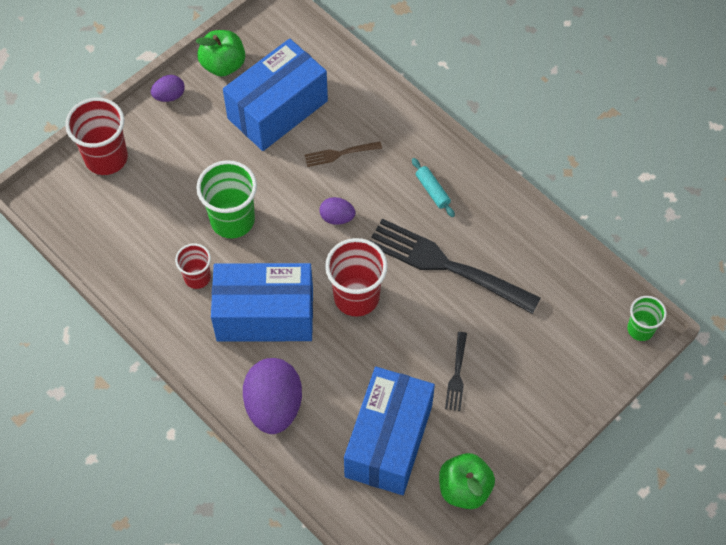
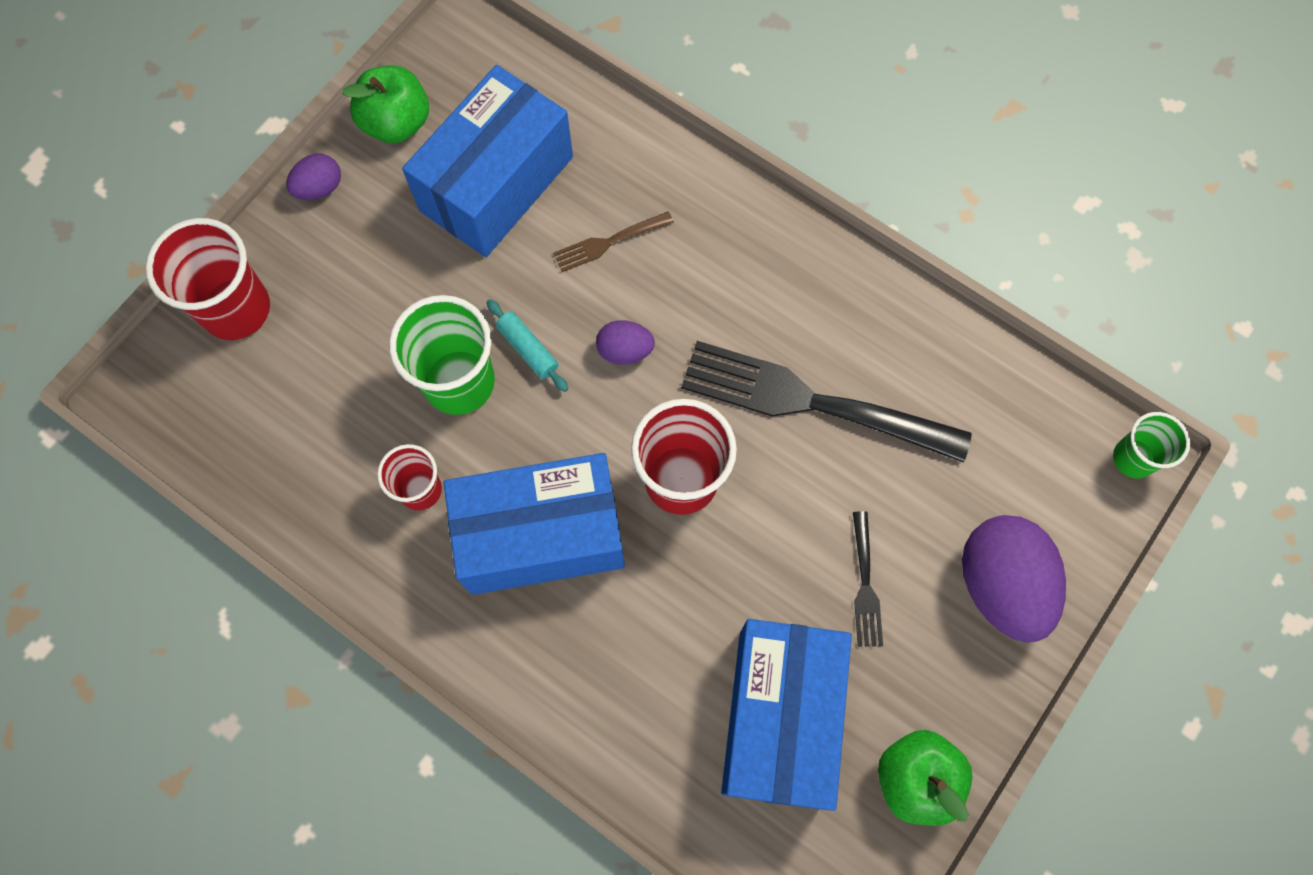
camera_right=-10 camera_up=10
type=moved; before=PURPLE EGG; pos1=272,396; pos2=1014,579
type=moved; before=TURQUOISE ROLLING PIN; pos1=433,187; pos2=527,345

WORK REQUEST:
Copy the whole listing exactly, excluding the pictures in it.

OUTPUT OF THE TASK:
camera_right=-10 camera_up=10
type=moved; before=PURPLE EGG; pos1=272,396; pos2=1014,579
type=moved; before=TURQUOISE ROLLING PIN; pos1=433,187; pos2=527,345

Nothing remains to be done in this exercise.